Which lines of the listing below contain the string "ottava"? Return each of those lines in full.

Supplied records
● ● ● ●

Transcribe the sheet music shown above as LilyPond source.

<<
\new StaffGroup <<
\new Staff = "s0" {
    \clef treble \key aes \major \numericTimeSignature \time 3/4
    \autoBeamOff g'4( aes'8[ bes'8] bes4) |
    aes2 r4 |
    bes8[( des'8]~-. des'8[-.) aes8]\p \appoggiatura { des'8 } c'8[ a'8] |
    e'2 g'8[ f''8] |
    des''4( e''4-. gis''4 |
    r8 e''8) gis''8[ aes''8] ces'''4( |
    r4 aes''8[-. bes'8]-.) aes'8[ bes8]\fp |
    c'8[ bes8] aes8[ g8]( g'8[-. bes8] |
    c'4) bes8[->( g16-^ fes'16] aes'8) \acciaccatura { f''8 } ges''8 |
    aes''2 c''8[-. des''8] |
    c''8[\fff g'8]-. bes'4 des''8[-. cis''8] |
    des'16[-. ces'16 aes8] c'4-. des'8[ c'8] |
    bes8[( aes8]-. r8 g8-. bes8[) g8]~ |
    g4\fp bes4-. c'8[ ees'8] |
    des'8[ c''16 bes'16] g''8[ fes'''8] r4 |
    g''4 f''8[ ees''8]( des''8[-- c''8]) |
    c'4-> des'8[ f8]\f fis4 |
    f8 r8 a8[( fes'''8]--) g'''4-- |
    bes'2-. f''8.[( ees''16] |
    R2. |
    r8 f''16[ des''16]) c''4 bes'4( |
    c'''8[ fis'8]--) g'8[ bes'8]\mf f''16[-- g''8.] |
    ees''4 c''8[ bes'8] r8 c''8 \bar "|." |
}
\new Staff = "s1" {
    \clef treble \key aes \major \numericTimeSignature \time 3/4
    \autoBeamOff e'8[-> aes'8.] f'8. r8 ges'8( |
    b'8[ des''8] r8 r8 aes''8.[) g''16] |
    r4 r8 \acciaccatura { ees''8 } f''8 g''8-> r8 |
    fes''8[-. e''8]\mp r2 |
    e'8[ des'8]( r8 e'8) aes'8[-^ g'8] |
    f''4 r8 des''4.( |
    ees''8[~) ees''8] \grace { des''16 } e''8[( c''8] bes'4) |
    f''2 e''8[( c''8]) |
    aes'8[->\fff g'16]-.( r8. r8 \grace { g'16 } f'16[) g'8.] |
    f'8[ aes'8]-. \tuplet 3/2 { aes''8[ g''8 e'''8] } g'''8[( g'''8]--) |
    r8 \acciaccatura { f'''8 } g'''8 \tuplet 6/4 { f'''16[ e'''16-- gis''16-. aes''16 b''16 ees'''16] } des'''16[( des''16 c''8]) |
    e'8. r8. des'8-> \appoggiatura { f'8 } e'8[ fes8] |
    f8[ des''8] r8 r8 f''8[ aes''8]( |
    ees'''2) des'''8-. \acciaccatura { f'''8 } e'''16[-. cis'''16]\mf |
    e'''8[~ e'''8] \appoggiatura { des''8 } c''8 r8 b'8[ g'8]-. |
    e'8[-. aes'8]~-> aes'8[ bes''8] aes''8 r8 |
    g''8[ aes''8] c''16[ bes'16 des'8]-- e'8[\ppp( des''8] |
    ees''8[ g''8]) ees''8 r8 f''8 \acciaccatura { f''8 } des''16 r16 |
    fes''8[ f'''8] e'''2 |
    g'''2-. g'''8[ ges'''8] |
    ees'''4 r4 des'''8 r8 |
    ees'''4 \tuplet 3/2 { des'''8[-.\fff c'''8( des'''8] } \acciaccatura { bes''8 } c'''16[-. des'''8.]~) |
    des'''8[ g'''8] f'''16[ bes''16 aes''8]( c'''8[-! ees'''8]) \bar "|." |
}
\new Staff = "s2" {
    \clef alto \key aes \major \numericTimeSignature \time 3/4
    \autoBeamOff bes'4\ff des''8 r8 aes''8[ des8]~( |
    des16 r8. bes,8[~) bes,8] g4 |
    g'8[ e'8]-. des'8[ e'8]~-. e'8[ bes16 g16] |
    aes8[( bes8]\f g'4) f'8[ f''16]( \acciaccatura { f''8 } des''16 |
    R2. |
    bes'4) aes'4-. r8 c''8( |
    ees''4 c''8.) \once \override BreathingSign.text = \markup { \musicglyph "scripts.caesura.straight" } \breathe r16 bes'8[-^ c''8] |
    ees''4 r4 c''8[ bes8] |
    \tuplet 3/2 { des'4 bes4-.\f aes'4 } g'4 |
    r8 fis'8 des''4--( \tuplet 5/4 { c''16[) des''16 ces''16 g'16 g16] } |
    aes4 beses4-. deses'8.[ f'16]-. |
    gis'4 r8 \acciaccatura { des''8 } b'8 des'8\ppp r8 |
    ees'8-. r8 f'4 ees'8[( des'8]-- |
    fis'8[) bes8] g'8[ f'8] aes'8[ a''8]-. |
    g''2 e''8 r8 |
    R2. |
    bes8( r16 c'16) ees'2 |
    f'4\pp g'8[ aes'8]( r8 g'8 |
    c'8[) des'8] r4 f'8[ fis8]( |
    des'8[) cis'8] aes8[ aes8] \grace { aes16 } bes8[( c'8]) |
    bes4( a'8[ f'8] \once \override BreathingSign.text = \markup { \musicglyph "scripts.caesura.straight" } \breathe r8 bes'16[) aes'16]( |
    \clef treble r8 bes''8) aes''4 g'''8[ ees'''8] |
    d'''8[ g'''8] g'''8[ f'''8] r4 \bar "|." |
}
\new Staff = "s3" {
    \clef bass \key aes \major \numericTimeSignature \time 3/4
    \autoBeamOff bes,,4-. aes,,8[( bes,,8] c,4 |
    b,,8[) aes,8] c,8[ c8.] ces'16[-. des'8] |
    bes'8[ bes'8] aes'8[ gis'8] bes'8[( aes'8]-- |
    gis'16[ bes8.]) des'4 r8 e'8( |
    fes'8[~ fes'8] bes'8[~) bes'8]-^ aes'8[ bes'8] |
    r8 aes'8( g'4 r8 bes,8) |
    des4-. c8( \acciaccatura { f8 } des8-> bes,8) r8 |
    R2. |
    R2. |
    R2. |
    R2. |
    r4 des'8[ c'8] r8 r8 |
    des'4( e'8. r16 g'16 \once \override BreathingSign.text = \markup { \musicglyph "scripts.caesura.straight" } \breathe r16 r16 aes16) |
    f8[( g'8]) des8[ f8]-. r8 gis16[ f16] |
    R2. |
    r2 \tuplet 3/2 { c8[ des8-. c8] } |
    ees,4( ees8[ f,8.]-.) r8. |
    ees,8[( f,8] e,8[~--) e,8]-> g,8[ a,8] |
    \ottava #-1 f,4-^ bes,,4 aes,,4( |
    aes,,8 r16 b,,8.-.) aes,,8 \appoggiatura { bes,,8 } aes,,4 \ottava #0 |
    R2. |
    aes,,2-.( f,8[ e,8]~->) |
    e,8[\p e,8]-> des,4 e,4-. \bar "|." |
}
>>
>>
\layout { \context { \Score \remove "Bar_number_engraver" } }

● ● ● ●

Answer in full
    \ottava #-1 f,4-^ bes,,4 aes,,4( |
    aes,,8 r16 b,,8.-.) aes,,8 \appoggiatura { bes,,8 } aes,,4 \ottava #0 |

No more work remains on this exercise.